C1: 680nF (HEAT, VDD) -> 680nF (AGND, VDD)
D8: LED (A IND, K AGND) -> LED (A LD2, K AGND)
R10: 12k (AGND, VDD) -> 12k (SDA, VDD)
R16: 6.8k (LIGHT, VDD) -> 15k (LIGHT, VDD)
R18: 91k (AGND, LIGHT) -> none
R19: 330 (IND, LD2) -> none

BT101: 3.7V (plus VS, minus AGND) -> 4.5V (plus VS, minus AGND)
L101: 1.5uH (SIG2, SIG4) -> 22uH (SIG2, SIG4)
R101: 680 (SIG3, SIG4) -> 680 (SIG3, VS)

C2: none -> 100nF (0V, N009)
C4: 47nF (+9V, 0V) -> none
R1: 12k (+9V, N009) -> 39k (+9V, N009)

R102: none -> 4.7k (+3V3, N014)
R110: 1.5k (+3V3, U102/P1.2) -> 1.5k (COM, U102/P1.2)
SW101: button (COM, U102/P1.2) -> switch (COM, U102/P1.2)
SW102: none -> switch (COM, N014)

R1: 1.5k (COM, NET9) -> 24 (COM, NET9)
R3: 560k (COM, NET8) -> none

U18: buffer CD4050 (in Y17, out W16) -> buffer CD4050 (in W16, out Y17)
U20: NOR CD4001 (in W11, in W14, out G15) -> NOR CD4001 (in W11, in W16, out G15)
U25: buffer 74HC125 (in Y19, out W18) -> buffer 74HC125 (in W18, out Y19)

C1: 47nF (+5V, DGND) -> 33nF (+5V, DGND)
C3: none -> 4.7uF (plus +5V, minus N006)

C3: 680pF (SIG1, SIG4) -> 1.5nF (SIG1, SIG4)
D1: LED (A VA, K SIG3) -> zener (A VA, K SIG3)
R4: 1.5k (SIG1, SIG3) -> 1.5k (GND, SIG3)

#### AIM OF THE TASK
Wherever a line holds the word "plus", copy that line out of the entries above.

#### THE ANSWER
BT101: 3.7V (plus VS, minus AGND) -> 4.5V (plus VS, minus AGND)
C3: none -> 4.7uF (plus +5V, minus N006)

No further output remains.